Required action: Copy every line of the following data that includes the string "button".
***** Records for processing *****
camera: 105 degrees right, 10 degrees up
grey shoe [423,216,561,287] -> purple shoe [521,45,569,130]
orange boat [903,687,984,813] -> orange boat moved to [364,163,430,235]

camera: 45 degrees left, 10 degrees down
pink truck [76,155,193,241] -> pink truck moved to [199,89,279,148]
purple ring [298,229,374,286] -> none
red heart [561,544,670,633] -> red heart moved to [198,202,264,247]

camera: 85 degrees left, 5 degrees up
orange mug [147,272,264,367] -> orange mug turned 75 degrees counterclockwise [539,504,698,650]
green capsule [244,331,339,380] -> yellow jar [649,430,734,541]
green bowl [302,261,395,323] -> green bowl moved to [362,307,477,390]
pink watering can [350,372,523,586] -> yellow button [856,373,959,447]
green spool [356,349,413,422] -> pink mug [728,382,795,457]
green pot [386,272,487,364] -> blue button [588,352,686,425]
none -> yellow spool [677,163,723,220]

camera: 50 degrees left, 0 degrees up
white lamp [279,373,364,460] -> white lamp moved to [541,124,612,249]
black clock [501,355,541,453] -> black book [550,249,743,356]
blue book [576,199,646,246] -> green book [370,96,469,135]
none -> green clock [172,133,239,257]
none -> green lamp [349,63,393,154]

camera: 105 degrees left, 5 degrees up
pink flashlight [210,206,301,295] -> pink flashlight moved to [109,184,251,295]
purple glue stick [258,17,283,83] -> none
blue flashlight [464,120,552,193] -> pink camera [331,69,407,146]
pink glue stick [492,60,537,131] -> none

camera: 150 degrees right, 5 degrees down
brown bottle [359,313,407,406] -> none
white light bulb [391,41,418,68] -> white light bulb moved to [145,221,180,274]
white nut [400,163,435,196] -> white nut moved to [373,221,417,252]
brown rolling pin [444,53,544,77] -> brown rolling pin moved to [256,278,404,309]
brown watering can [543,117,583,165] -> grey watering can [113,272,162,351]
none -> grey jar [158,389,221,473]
*****
Response to this exercise:
pink watering can [350,372,523,586] -> yellow button [856,373,959,447]
green pot [386,272,487,364] -> blue button [588,352,686,425]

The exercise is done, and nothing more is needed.